### [TO DO]
Could you return every record below exactly as it is written?

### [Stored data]
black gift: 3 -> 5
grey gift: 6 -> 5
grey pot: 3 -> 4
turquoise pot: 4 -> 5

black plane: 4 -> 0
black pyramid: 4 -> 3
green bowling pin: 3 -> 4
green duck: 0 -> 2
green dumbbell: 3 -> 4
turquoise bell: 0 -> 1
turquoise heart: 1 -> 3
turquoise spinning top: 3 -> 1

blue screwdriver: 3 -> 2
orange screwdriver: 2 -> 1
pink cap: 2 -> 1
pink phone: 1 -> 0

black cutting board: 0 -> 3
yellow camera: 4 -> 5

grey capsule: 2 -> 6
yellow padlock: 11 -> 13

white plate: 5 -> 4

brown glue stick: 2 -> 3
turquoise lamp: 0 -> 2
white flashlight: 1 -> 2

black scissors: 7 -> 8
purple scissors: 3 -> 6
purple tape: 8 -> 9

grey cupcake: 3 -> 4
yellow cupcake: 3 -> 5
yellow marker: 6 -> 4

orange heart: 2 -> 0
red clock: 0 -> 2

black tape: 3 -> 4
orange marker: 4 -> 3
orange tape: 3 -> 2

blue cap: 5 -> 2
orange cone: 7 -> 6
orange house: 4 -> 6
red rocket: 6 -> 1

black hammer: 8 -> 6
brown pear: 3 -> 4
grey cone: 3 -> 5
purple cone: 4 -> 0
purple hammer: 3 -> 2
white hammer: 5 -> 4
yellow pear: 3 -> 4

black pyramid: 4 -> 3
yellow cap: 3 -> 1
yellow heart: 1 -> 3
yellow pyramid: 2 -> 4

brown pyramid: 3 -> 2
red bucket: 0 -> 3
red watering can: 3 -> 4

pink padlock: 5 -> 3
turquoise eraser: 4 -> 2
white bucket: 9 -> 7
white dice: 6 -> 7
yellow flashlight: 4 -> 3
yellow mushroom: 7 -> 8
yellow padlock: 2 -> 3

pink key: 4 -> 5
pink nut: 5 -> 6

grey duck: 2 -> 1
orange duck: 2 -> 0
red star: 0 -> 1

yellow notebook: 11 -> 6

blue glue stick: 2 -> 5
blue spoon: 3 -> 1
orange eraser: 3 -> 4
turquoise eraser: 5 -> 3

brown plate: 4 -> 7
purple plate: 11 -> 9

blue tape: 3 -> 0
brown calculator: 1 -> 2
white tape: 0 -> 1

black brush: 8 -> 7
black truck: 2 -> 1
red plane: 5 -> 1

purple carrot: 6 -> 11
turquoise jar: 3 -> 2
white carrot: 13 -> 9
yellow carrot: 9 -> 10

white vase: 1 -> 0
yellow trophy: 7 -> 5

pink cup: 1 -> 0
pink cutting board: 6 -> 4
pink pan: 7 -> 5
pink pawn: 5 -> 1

### [THE COMPLETED TASK]
black gift: 3 -> 5
grey gift: 6 -> 5
grey pot: 3 -> 4
turquoise pot: 4 -> 5

black plane: 4 -> 0
black pyramid: 4 -> 3
green bowling pin: 3 -> 4
green duck: 0 -> 2
green dumbbell: 3 -> 4
turquoise bell: 0 -> 1
turquoise heart: 1 -> 3
turquoise spinning top: 3 -> 1

blue screwdriver: 3 -> 2
orange screwdriver: 2 -> 1
pink cap: 2 -> 1
pink phone: 1 -> 0

black cutting board: 0 -> 3
yellow camera: 4 -> 5

grey capsule: 2 -> 6
yellow padlock: 11 -> 13

white plate: 5 -> 4

brown glue stick: 2 -> 3
turquoise lamp: 0 -> 2
white flashlight: 1 -> 2

black scissors: 7 -> 8
purple scissors: 3 -> 6
purple tape: 8 -> 9

grey cupcake: 3 -> 4
yellow cupcake: 3 -> 5
yellow marker: 6 -> 4

orange heart: 2 -> 0
red clock: 0 -> 2

black tape: 3 -> 4
orange marker: 4 -> 3
orange tape: 3 -> 2

blue cap: 5 -> 2
orange cone: 7 -> 6
orange house: 4 -> 6
red rocket: 6 -> 1

black hammer: 8 -> 6
brown pear: 3 -> 4
grey cone: 3 -> 5
purple cone: 4 -> 0
purple hammer: 3 -> 2
white hammer: 5 -> 4
yellow pear: 3 -> 4

black pyramid: 4 -> 3
yellow cap: 3 -> 1
yellow heart: 1 -> 3
yellow pyramid: 2 -> 4

brown pyramid: 3 -> 2
red bucket: 0 -> 3
red watering can: 3 -> 4

pink padlock: 5 -> 3
turquoise eraser: 4 -> 2
white bucket: 9 -> 7
white dice: 6 -> 7
yellow flashlight: 4 -> 3
yellow mushroom: 7 -> 8
yellow padlock: 2 -> 3

pink key: 4 -> 5
pink nut: 5 -> 6

grey duck: 2 -> 1
orange duck: 2 -> 0
red star: 0 -> 1

yellow notebook: 11 -> 6

blue glue stick: 2 -> 5
blue spoon: 3 -> 1
orange eraser: 3 -> 4
turquoise eraser: 5 -> 3

brown plate: 4 -> 7
purple plate: 11 -> 9

blue tape: 3 -> 0
brown calculator: 1 -> 2
white tape: 0 -> 1

black brush: 8 -> 7
black truck: 2 -> 1
red plane: 5 -> 1

purple carrot: 6 -> 11
turquoise jar: 3 -> 2
white carrot: 13 -> 9
yellow carrot: 9 -> 10

white vase: 1 -> 0
yellow trophy: 7 -> 5

pink cup: 1 -> 0
pink cutting board: 6 -> 4
pink pan: 7 -> 5
pink pawn: 5 -> 1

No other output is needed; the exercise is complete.